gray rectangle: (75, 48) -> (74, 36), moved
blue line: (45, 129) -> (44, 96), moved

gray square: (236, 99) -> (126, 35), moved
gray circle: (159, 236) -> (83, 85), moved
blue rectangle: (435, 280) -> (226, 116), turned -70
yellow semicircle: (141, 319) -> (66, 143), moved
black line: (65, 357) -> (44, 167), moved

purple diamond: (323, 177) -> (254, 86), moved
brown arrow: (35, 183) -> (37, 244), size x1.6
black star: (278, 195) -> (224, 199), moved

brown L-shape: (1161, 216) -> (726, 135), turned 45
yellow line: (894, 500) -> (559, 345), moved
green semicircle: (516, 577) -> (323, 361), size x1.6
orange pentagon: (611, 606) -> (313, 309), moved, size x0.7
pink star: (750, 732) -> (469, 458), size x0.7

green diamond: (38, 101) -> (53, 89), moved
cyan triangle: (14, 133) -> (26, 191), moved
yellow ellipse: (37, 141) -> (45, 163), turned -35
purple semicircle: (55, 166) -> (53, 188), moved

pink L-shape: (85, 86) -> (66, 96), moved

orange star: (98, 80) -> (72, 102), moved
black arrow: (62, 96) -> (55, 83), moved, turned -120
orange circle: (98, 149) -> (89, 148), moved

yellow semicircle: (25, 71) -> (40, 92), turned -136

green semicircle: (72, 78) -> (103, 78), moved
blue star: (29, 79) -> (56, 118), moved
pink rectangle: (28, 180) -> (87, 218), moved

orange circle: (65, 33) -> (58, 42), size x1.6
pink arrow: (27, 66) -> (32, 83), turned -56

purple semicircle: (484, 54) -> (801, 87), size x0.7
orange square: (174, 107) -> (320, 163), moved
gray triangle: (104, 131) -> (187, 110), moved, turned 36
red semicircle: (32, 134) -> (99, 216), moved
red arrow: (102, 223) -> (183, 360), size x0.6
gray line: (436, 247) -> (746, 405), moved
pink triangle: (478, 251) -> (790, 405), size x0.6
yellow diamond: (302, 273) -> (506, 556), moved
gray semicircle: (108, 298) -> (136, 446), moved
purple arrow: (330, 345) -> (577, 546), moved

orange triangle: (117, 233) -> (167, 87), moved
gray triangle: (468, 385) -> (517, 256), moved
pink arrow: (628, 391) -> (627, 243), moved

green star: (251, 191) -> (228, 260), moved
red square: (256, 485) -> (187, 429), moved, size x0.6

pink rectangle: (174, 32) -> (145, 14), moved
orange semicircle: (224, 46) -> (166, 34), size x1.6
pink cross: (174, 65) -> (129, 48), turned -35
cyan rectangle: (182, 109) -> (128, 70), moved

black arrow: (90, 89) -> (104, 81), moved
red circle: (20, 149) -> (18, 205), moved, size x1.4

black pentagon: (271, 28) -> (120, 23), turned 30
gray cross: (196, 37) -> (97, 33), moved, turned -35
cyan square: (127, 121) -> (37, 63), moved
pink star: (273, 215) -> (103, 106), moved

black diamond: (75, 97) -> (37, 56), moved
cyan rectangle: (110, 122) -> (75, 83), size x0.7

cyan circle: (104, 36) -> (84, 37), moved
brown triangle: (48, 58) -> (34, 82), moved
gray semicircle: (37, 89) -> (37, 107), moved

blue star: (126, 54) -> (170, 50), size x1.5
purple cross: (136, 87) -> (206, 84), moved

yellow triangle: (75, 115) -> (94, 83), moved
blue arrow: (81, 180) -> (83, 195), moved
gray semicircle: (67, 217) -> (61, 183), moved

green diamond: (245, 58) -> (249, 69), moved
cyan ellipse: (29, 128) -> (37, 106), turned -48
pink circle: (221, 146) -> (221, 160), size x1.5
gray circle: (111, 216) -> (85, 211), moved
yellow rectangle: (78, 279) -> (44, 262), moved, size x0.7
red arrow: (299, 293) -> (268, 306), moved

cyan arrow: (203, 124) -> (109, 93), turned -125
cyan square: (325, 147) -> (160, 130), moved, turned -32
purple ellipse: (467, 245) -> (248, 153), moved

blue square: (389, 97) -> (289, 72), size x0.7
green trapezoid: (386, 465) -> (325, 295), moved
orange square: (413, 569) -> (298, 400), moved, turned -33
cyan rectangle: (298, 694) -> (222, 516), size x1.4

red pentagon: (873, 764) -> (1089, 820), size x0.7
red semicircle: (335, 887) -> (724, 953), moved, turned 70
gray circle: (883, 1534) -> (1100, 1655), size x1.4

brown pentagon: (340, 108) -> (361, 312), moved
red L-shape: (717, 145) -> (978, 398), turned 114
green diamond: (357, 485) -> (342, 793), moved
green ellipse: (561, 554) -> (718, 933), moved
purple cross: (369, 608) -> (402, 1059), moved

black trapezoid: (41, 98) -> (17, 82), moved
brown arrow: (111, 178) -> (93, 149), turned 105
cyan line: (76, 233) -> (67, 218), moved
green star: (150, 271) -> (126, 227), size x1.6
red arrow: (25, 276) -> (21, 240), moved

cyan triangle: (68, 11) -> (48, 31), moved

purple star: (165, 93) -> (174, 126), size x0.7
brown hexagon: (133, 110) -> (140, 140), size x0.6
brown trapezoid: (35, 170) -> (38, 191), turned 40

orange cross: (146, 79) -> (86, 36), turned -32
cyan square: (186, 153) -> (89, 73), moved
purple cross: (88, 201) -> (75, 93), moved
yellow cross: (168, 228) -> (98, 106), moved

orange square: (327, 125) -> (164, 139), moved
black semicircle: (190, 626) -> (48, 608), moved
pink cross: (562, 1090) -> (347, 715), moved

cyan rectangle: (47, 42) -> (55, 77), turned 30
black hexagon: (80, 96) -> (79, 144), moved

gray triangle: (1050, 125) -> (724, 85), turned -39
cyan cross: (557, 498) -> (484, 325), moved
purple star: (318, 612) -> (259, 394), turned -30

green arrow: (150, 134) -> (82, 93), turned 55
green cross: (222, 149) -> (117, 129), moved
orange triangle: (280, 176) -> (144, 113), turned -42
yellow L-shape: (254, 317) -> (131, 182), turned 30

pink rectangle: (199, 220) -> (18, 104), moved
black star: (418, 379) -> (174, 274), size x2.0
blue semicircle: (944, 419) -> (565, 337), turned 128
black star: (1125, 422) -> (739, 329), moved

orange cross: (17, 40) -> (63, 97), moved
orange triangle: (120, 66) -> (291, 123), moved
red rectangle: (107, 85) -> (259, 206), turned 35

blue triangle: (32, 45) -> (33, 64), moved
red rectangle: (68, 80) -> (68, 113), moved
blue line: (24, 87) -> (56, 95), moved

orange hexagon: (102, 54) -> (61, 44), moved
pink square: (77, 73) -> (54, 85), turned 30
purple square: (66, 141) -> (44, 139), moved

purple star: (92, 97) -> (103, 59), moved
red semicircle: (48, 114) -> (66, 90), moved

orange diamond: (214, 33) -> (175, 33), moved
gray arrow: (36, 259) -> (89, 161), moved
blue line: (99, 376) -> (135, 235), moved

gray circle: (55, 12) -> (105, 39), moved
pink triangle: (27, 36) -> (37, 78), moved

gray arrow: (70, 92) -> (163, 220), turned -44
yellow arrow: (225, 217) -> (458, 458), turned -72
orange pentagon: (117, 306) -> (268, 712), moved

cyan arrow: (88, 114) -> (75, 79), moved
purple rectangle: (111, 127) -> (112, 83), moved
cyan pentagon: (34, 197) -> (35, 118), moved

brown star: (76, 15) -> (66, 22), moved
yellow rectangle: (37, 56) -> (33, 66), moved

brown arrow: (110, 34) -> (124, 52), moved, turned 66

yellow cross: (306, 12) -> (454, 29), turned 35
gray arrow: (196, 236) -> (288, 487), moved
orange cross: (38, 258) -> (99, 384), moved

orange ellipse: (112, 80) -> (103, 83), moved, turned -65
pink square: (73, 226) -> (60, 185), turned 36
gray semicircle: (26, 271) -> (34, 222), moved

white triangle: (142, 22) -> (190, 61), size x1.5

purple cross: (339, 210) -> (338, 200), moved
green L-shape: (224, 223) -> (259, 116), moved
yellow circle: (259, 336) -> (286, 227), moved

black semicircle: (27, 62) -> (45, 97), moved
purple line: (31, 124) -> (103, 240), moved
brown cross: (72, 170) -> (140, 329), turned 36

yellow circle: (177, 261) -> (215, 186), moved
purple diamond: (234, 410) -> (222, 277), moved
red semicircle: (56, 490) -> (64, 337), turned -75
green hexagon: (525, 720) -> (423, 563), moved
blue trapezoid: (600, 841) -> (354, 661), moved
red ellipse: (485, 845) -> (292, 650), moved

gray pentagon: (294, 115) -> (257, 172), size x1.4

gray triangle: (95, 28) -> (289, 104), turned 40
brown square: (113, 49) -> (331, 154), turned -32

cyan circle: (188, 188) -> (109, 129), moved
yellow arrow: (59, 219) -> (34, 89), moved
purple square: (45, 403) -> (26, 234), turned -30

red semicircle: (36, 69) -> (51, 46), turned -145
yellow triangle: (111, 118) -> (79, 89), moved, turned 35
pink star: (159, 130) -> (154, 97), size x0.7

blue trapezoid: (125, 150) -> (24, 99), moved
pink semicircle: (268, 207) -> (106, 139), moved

────────────────────

▸ TASK TO COMPLETE: All lines above from the line with "yellow L-shape: (254, 317)" through the line with "blue triangle: (32, 45) -> (33, 64), moved", both included, are to be set down exactly, with nothing else.

▸ ANSWER FOR THE TASK:
yellow L-shape: (254, 317) -> (131, 182), turned 30

pink rectangle: (199, 220) -> (18, 104), moved
black star: (418, 379) -> (174, 274), size x2.0
blue semicircle: (944, 419) -> (565, 337), turned 128
black star: (1125, 422) -> (739, 329), moved

orange cross: (17, 40) -> (63, 97), moved
orange triangle: (120, 66) -> (291, 123), moved
red rectangle: (107, 85) -> (259, 206), turned 35

blue triangle: (32, 45) -> (33, 64), moved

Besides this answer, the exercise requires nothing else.